# Dataset
[Start of Attachment]

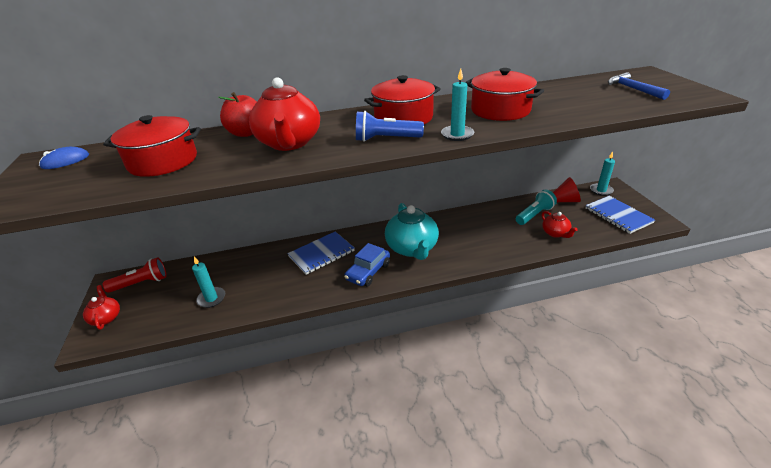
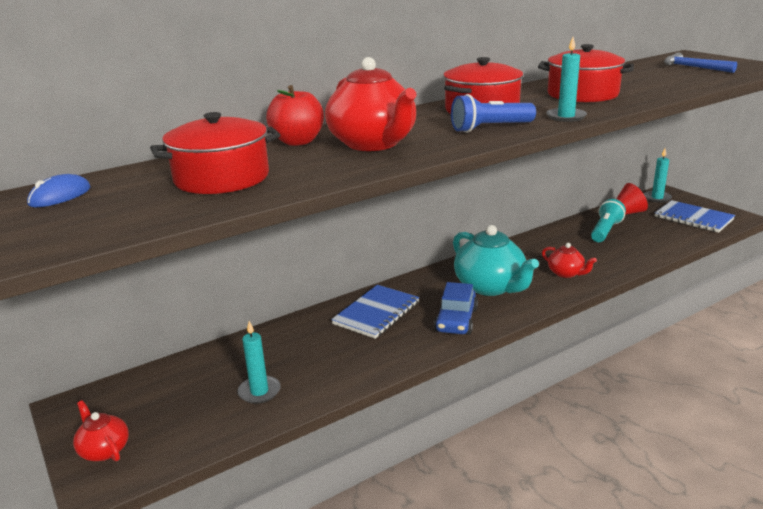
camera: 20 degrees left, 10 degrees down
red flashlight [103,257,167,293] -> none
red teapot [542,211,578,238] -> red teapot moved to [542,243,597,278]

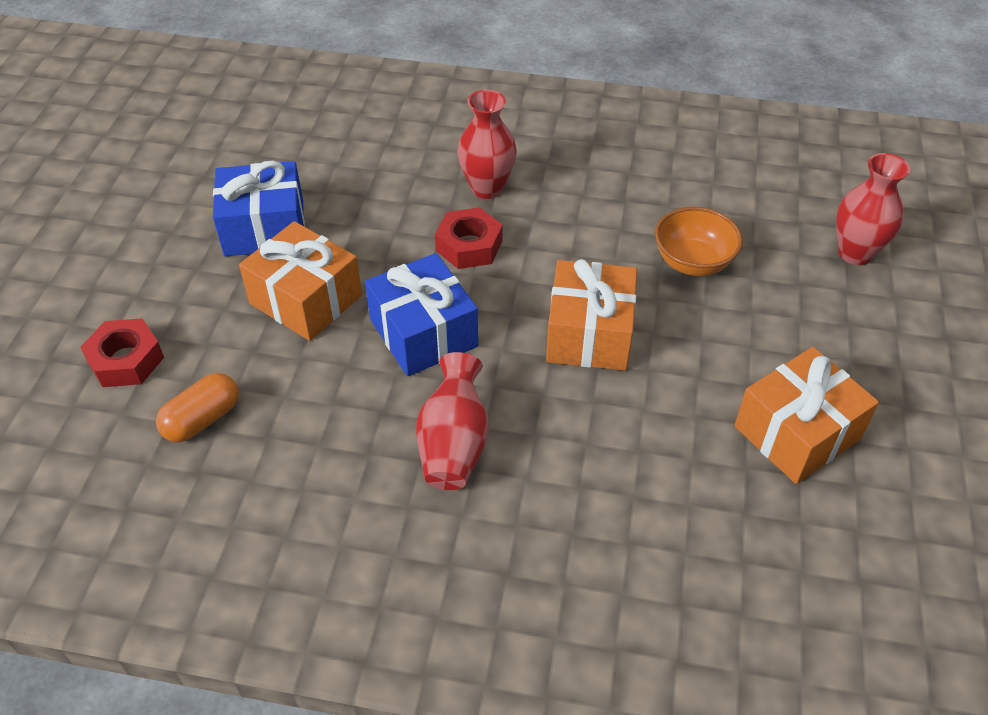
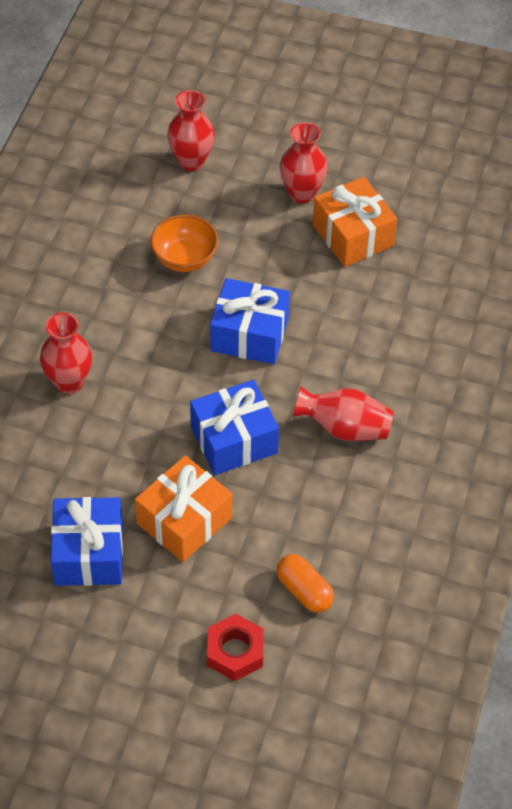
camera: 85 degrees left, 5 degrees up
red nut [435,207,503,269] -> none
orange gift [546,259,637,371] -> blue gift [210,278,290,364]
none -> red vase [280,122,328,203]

[End of Attachment]

# Exercise brief
Look through the entries above; copy every line holding the string "left".

# Solution for this problem
camera: 20 degrees left, 10 degrees down
camera: 85 degrees left, 5 degrees up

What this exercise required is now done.